Provided records:
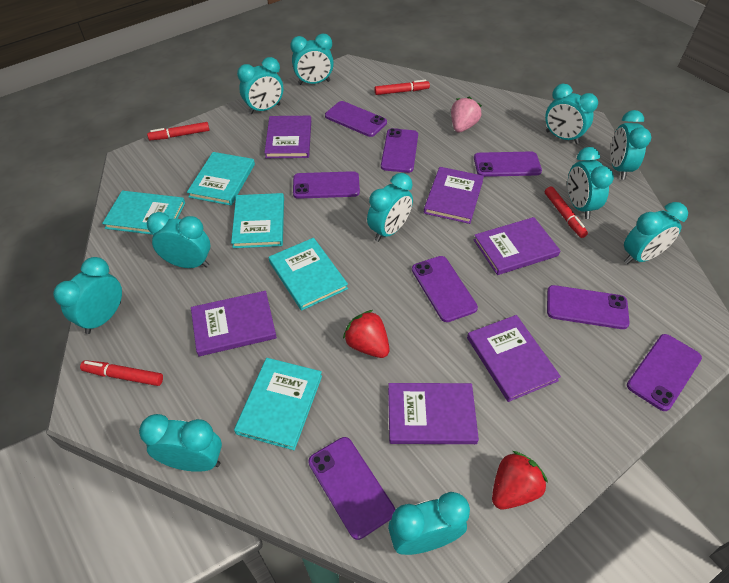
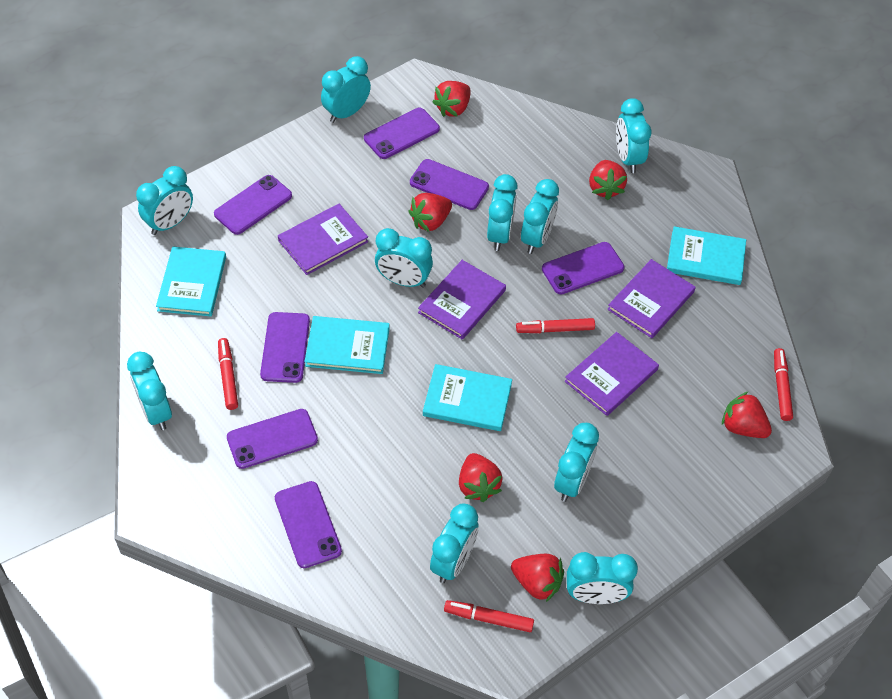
pink strawberry: [451,96,482,132] = 1 -> none = 0
purple book: [191,291,277,356] [264,116,311,158] [388,383,479,444] [424,167,484,224] [467,315,561,402] [473,217,561,275] = 6 -> [278,204,368,275] [418,260,506,340] [565,332,659,416] [607,259,696,338] = 4
purple phone: [293,171,360,199] [309,437,395,540] [325,101,387,137] [381,128,418,173] [412,256,478,322] [474,151,542,177] [547,285,630,329] [627,334,702,411] = 8 -> [214,175,292,235] [227,409,318,469] [260,312,310,383] [275,481,342,568] [364,108,440,159] [410,159,489,210] [542,242,625,295] = 7
red strawberry: [343,310,390,358] [492,451,548,509] = 2 -> [409,193,452,232] [432,81,471,117] [459,453,503,502] [511,554,564,602] [589,160,627,200] [722,391,772,438] = 6
turquoise book: [102,191,185,235] [187,152,255,206] [231,193,284,248] [234,358,322,450] [269,238,348,311] = 5 -> [156,246,226,317] [304,316,390,374] [423,364,512,431] [667,226,746,285] = 4
turquoise clock: [53,257,122,334] [139,414,222,472] [147,212,210,268] [237,57,283,114] [290,34,334,85] [367,173,413,242] [388,492,470,555] [545,84,598,144] [568,147,614,219] [611,110,651,180] [624,202,688,264] = 11 -> [127,352,172,430] [136,166,193,235] [321,56,371,123] [375,228,433,288] [430,504,478,583] [487,174,518,251] [521,179,559,254] [554,423,599,502] [567,552,638,604] [616,98,652,173] = 10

Exercise:
A complete answer reproduces every line of the records in which the word "purple" occurs.

Response box:
purple book: [191,291,277,356] [264,116,311,158] [388,383,479,444] [424,167,484,224] [467,315,561,402] [473,217,561,275] = 6 -> [278,204,368,275] [418,260,506,340] [565,332,659,416] [607,259,696,338] = 4
purple phone: [293,171,360,199] [309,437,395,540] [325,101,387,137] [381,128,418,173] [412,256,478,322] [474,151,542,177] [547,285,630,329] [627,334,702,411] = 8 -> [214,175,292,235] [227,409,318,469] [260,312,310,383] [275,481,342,568] [364,108,440,159] [410,159,489,210] [542,242,625,295] = 7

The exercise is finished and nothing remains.